#### Required action:
Copy out all the lines of the data precisely, omitting any pictures.

#### Exercise input:
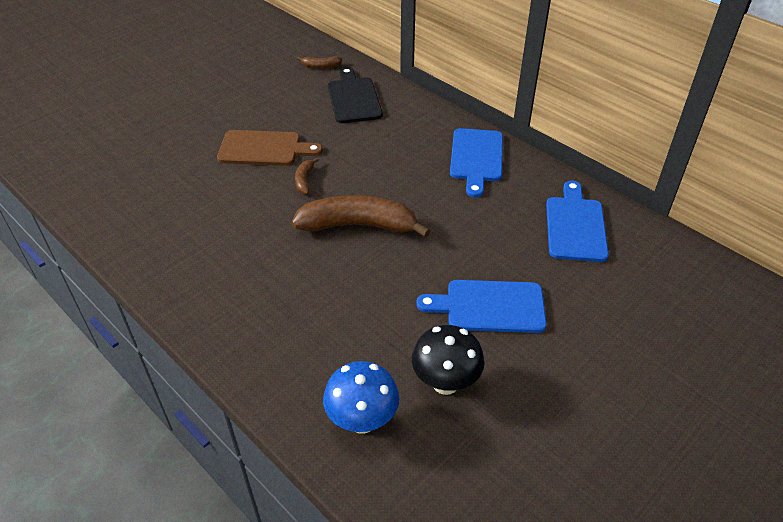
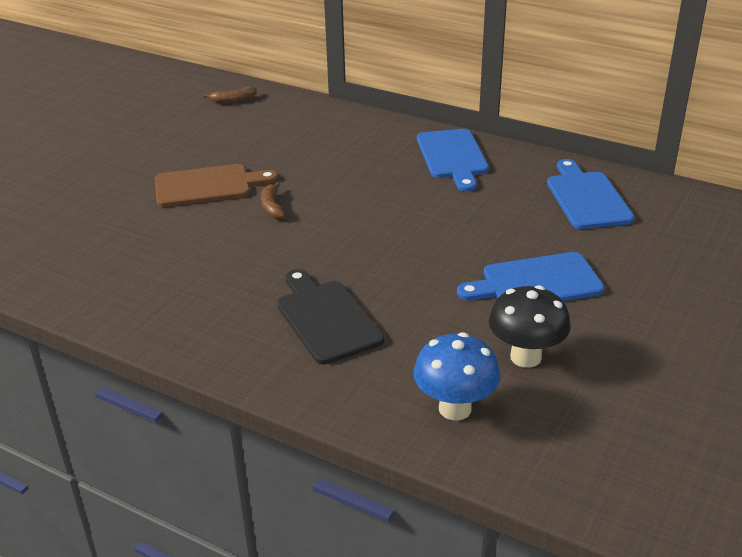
camera: 15 degrees left, 10 degrees down
(353, 98) = (287, 124): black cutting board -> black cutting board (326, 319)
(358, 225) = (356, 237): brown banana -> none

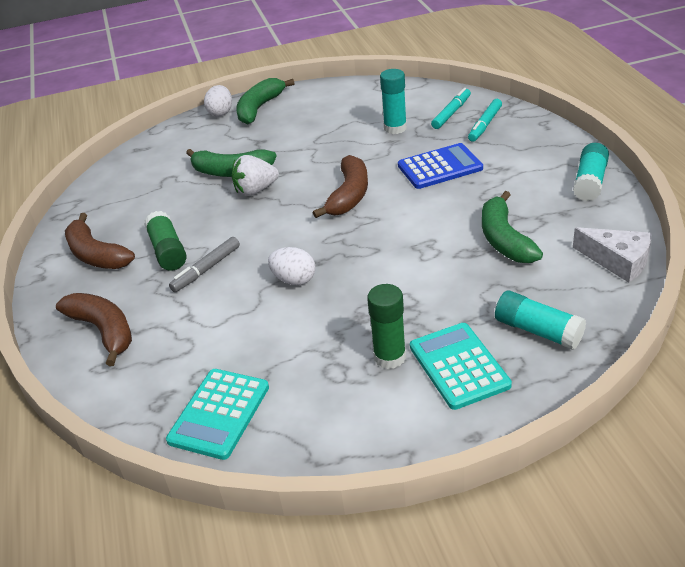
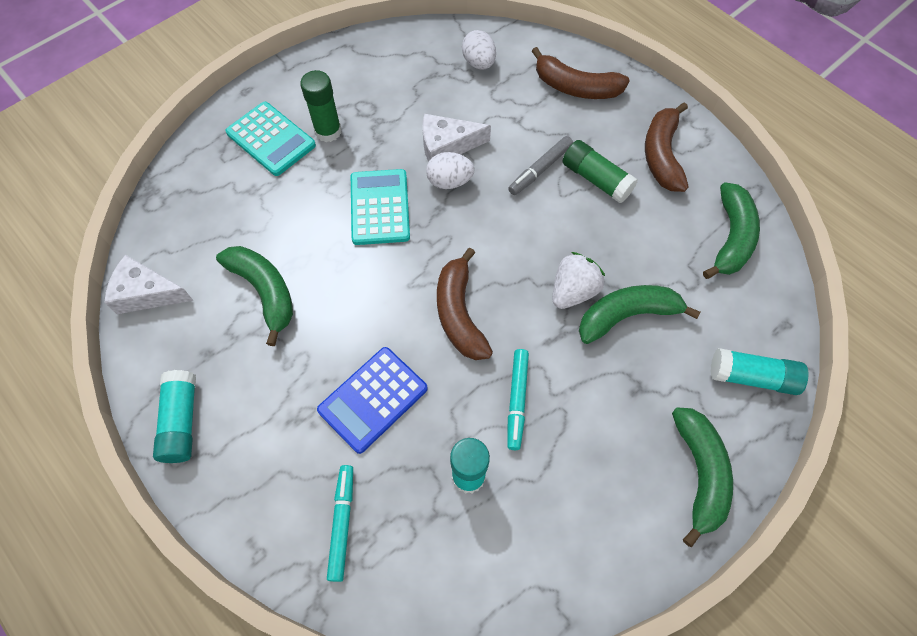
camera: 150 degrees right, 25 degrees up
(96, 255) = (662, 155): brown banana -> brown banana turned 105 degrees counterclockwise
(113, 194) = (731, 237): none -> green banana
(206, 269) = (540, 169): grey marker -> grey marker turned 150 degrees counterclockwise
(219, 414) = (431, 55): turquoise calculator -> turquoise calculator (379, 207)
(221, 112) = (748, 444): white egg -> white egg (479, 63)
(274, 310) = (447, 145): none -> white cheese
(451, 113) = (401, 544): turquoise marker -> turquoise marker (517, 400)
(538, 331) = (213, 189): turquoise glue stick -> turquoise glue stick (752, 377)

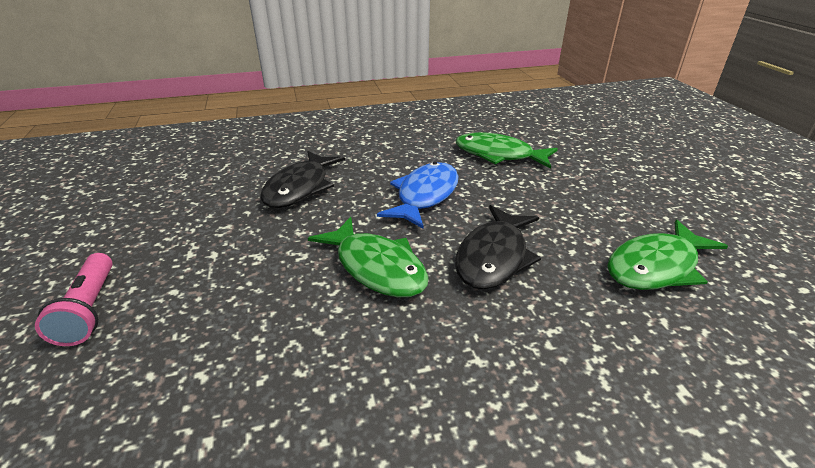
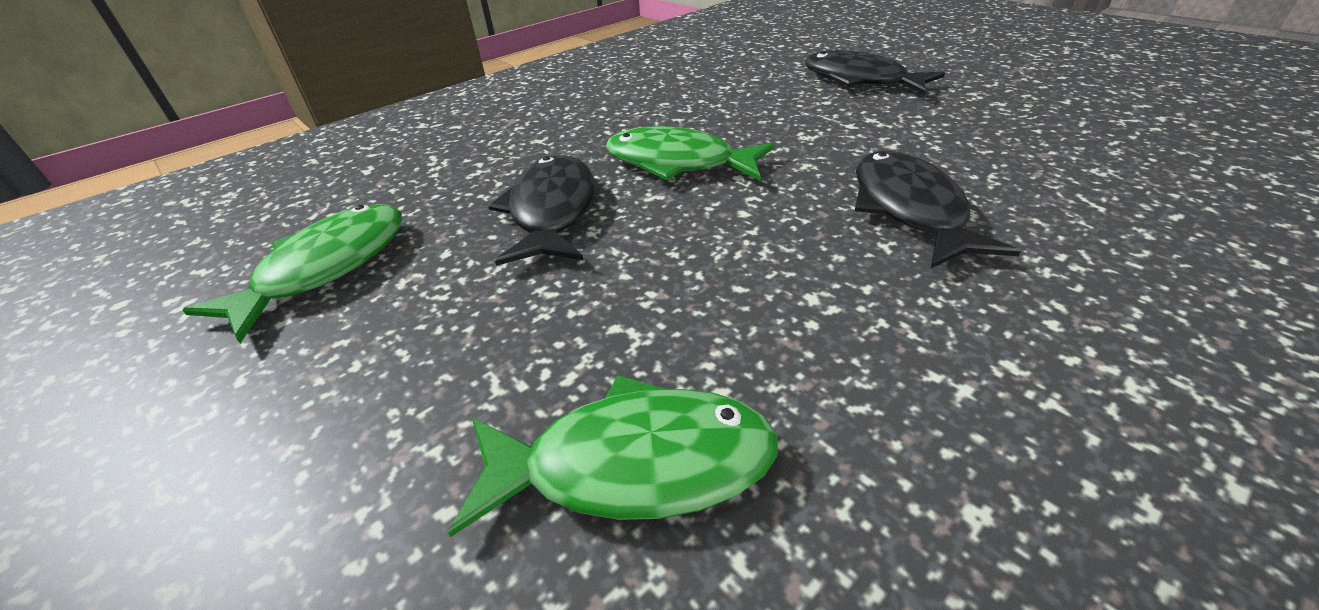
camera: 155 degrees right, 5 degrees up
(89, 309) = (859, 80): pink flashlight -> black fish
(425, 195) = (710, 265): blue fish -> none

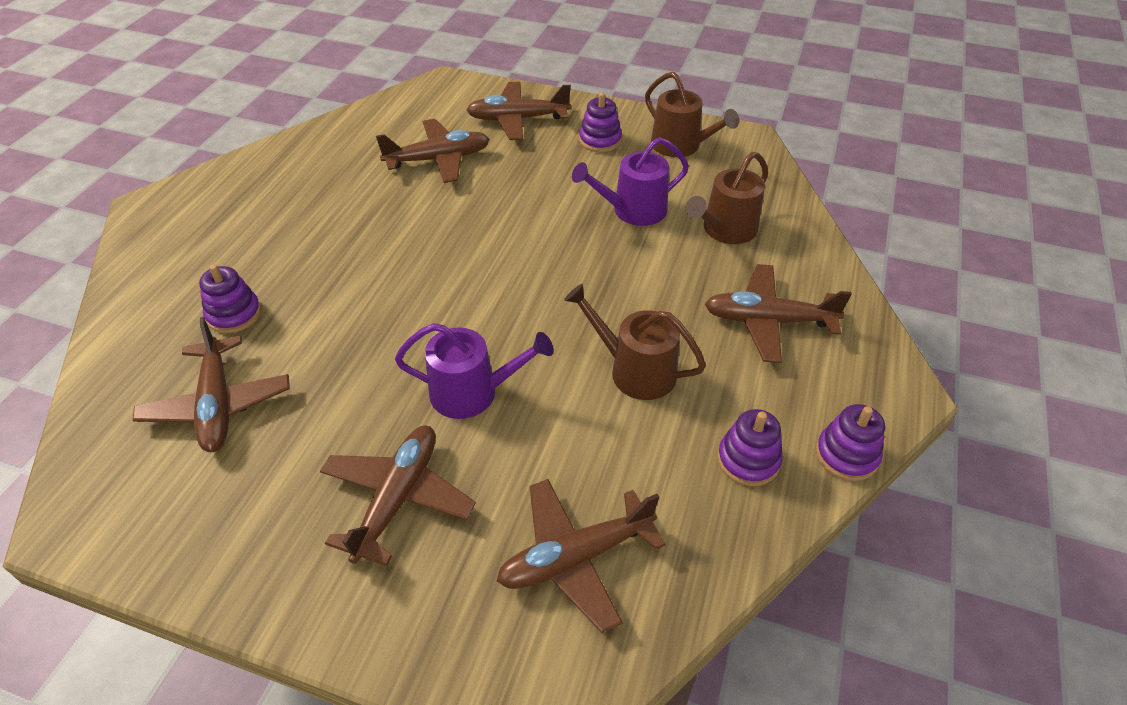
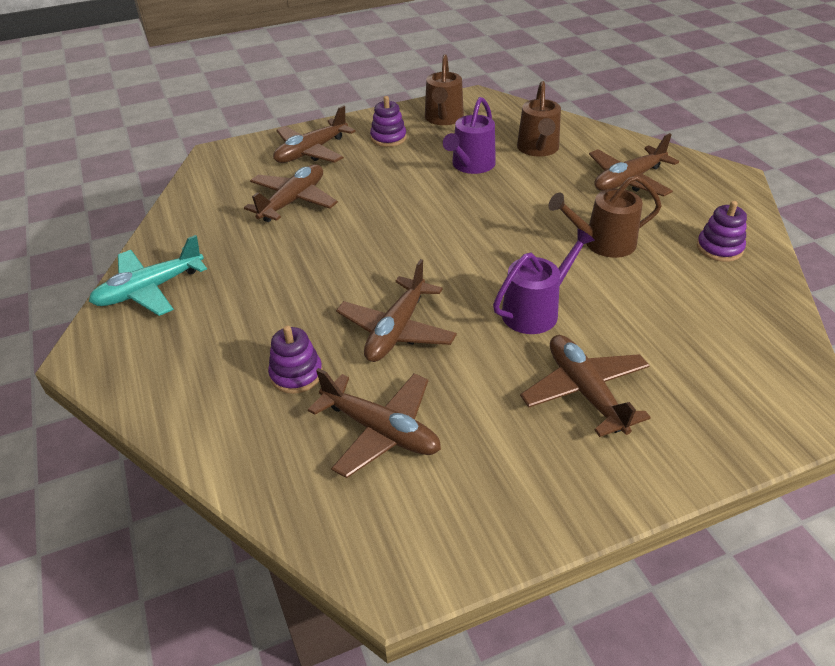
camera: 40 degrees left, 5 degrees down
(247, 178) = (150, 289): none -> turquoise plane
(575, 558) = (718, 347): brown plane -> brown plane (396, 330)
(680, 146) = (443, 118): brown watering can -> brown watering can turned 90 degrees clockwise
(846, 455) = (754, 218): purple stacking toy -> none

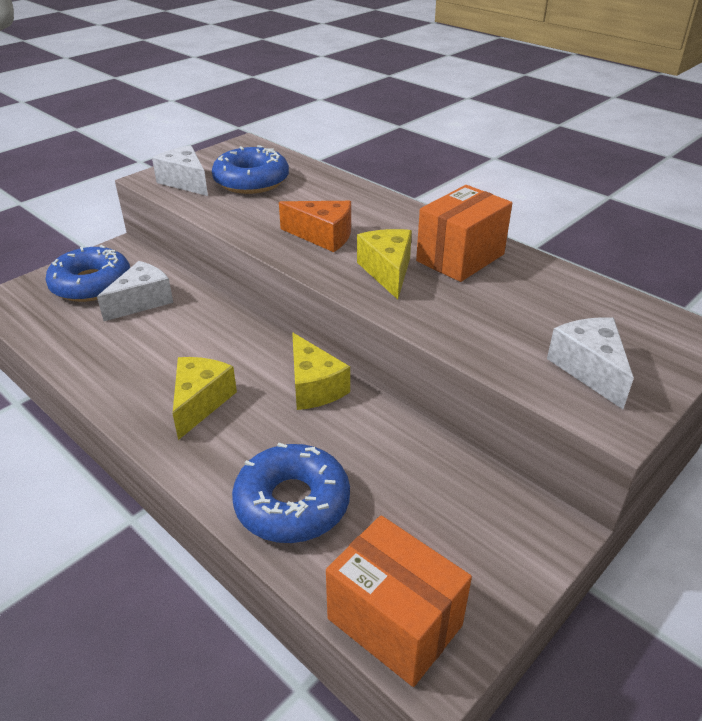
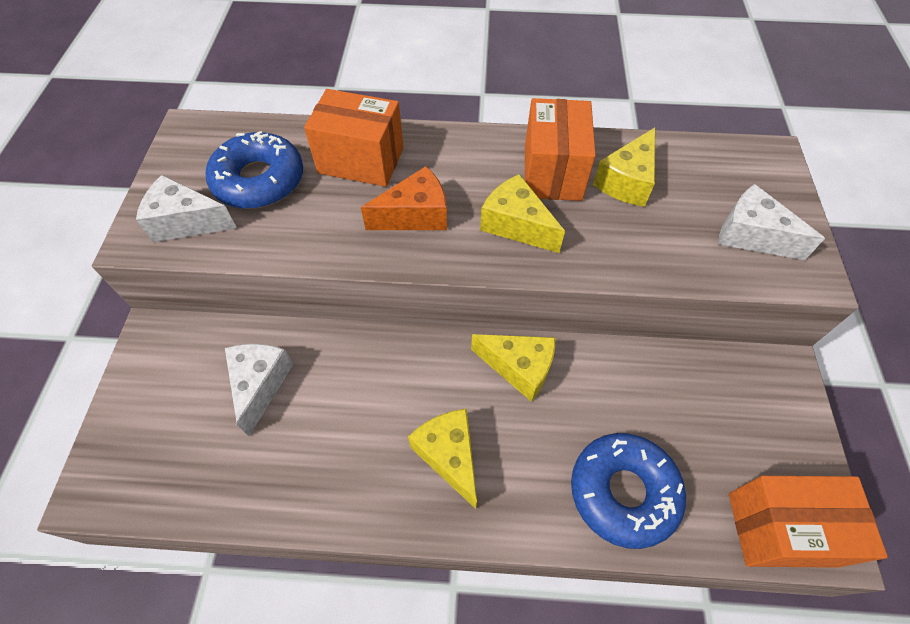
camera: 40 degrees left, 20 degrees up
(91, 284) = (177, 400): blue donut -> none
(327, 197) = (361, 161): none -> orange box
(517, 288) = (626, 181): none -> yellow cheese

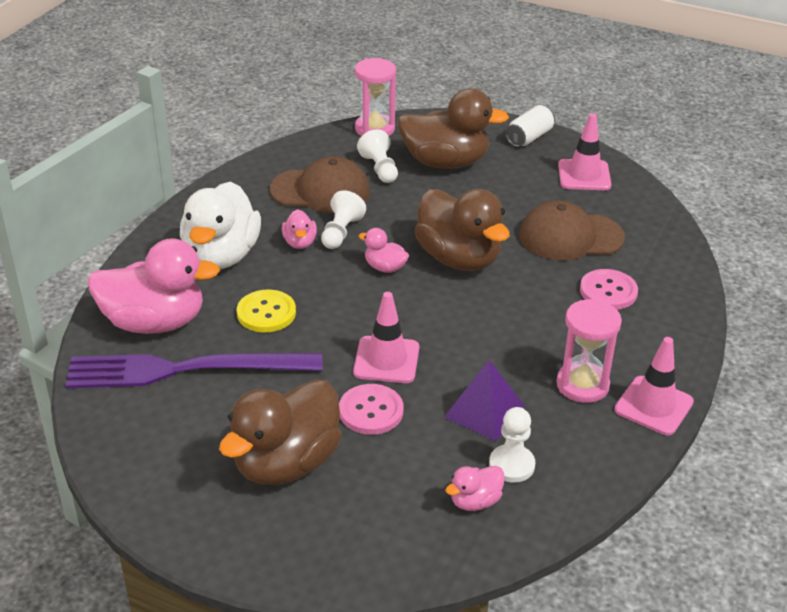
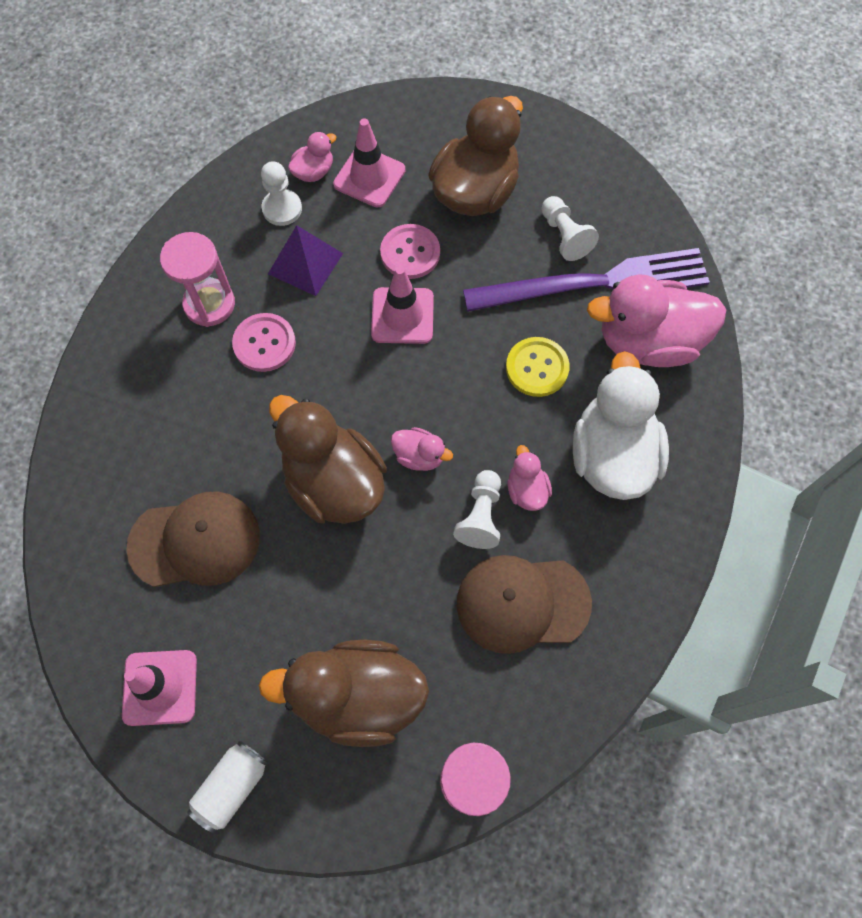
camera: 175 degrees right, 30 degrees up
(380, 169) = (450, 668): white pawn -> white pawn (564, 236)
(608, 291) = (163, 444): pink button -> pink button (264, 343)
(653, 406) = (144, 286): pink traffic cone -> pink traffic cone (369, 177)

#### Written answer:
camera: 15 degrees left, 10 degrees down
(353, 98) = (287, 124): black cutting board -> black cutting board (326, 319)
(358, 225) = (356, 237): brown banana -> none

camera: 150 degrees right, 25 degrees up
(96, 255) = (662, 155): brown banana -> brown banana turned 105 degrees counterclockwise
(113, 194) = (731, 237): none -> green banana
(206, 269) = (540, 169): grey marker -> grey marker turned 150 degrees counterclockwise
(219, 414) = (431, 55): turquoise calculator -> turquoise calculator (379, 207)
(221, 112) = (748, 444): white egg -> white egg (479, 63)
(274, 310) = (447, 145): none -> white cheese
(451, 113) = (401, 544): turquoise marker -> turquoise marker (517, 400)
(538, 331) = (213, 189): turquoise glue stick -> turquoise glue stick (752, 377)

camera: 155 degrees right, 5 degrees up
(89, 309) = (859, 80): pink flashlight -> black fish
(425, 195) = (710, 265): blue fish -> none

camera: 40 degrees left, 5 degrees down
(247, 178) = (150, 289): none -> turquoise plane
(575, 558) = (718, 347): brown plane -> brown plane (396, 330)
(680, 146) = (443, 118): brown watering can -> brown watering can turned 90 degrees clockwise
(846, 455) = (754, 218): purple stacking toy -> none

camera: 40 degrees left, 20 degrees up
(91, 284) = (177, 400): blue donut -> none
(327, 197) = (361, 161): none -> orange box
(517, 288) = (626, 181): none -> yellow cheese

camera: 175 degrees right, 30 degrees up
(380, 169) = (450, 668): white pawn -> white pawn (564, 236)
(608, 291) = (163, 444): pink button -> pink button (264, 343)
(653, 406) = (144, 286): pink traffic cone -> pink traffic cone (369, 177)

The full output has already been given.